### STORED DATA
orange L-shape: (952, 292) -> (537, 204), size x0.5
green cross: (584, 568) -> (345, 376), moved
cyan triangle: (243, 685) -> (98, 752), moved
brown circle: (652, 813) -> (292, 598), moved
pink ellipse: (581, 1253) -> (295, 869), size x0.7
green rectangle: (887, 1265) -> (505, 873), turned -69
---
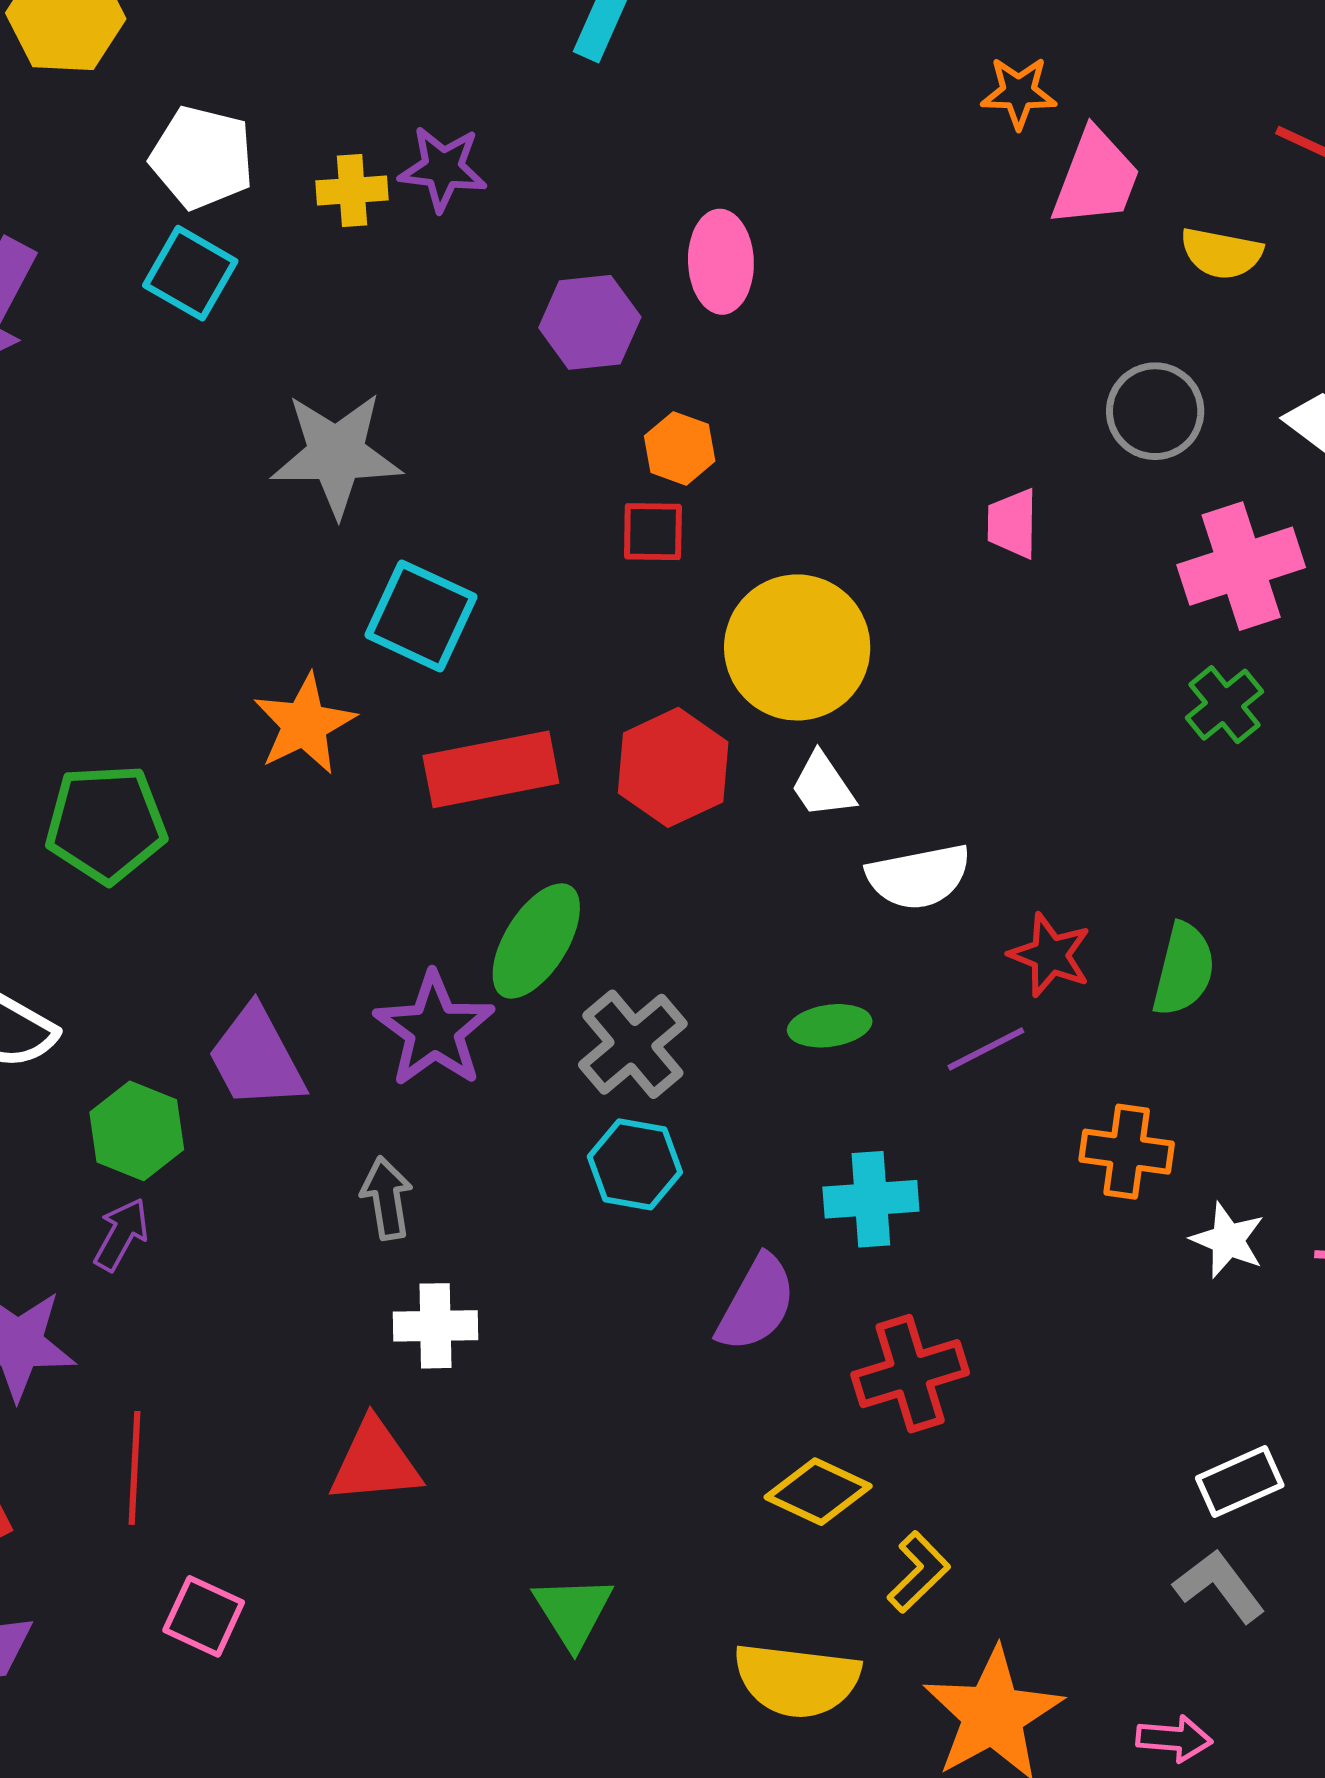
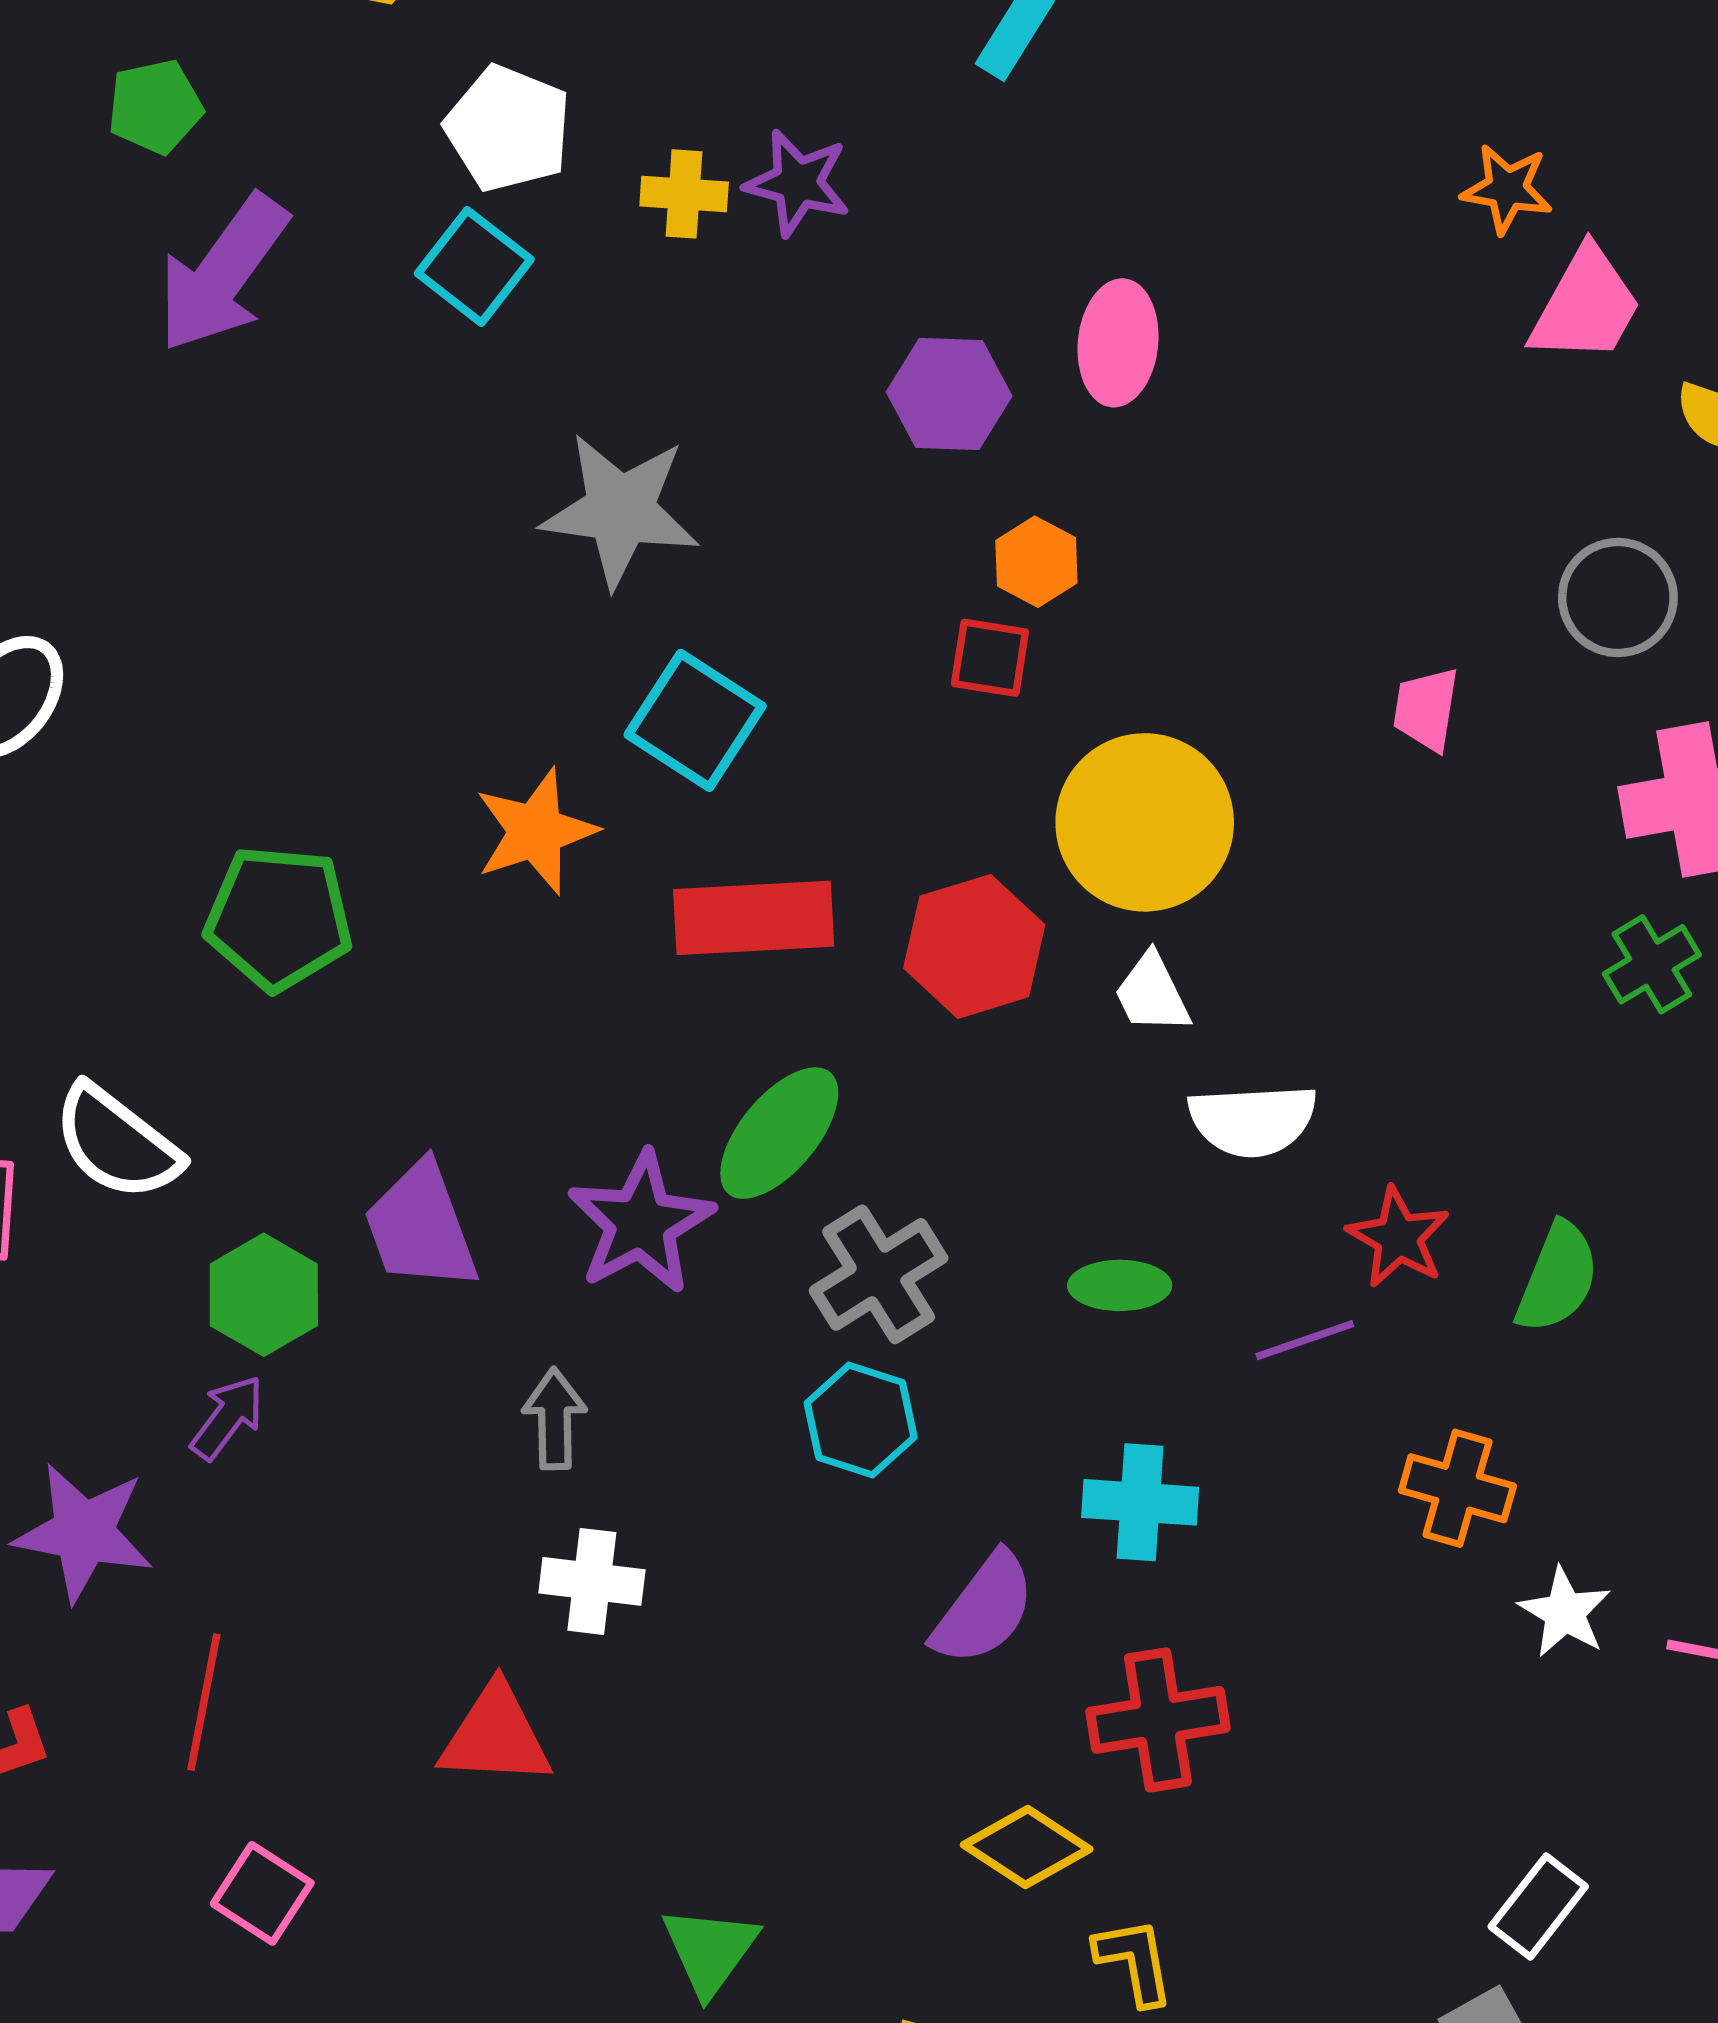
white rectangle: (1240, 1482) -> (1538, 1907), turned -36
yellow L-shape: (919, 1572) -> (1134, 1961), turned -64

### WHAT NEEDS TO BE DONE
All lines above between those holding "pink ellipse: (581, 1253)" and "green rectangle: (887, 1265)", inclusive, must be set down unchanged, and no other line may be included.

### FINAL ANSWER
pink ellipse: (581, 1253) -> (295, 869), size x0.7
green rectangle: (887, 1265) -> (505, 873), turned -69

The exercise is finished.